RECORDED INFORMATION:
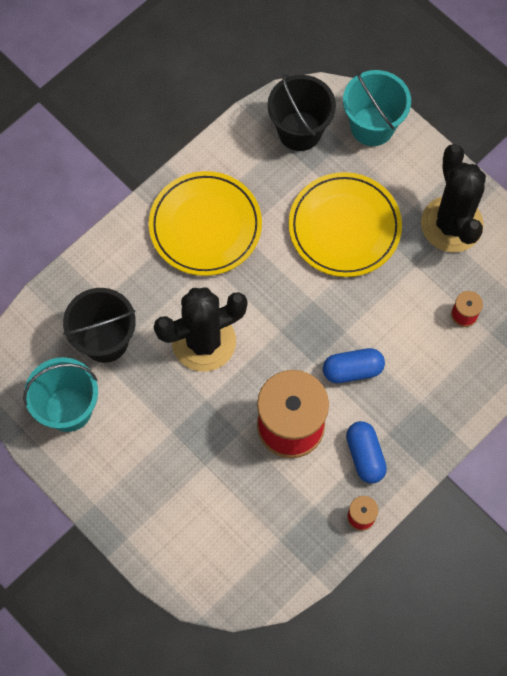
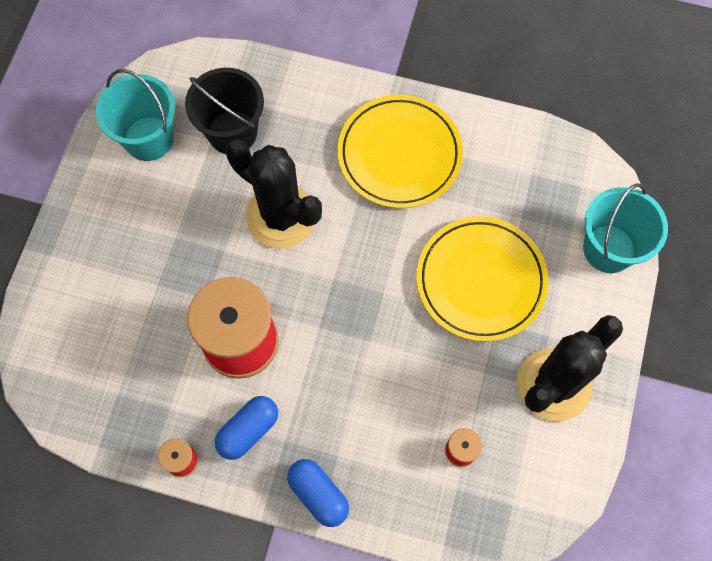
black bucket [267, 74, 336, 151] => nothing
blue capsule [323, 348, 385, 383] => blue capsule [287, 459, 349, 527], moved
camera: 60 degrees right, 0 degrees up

REQUIRED WORK:
Return the full listing above exactly as written, and omit the pictures.

EXERCISE OUTPUT:
black bucket [267, 74, 336, 151] => nothing
blue capsule [323, 348, 385, 383] => blue capsule [287, 459, 349, 527], moved
camera: 60 degrees right, 0 degrees up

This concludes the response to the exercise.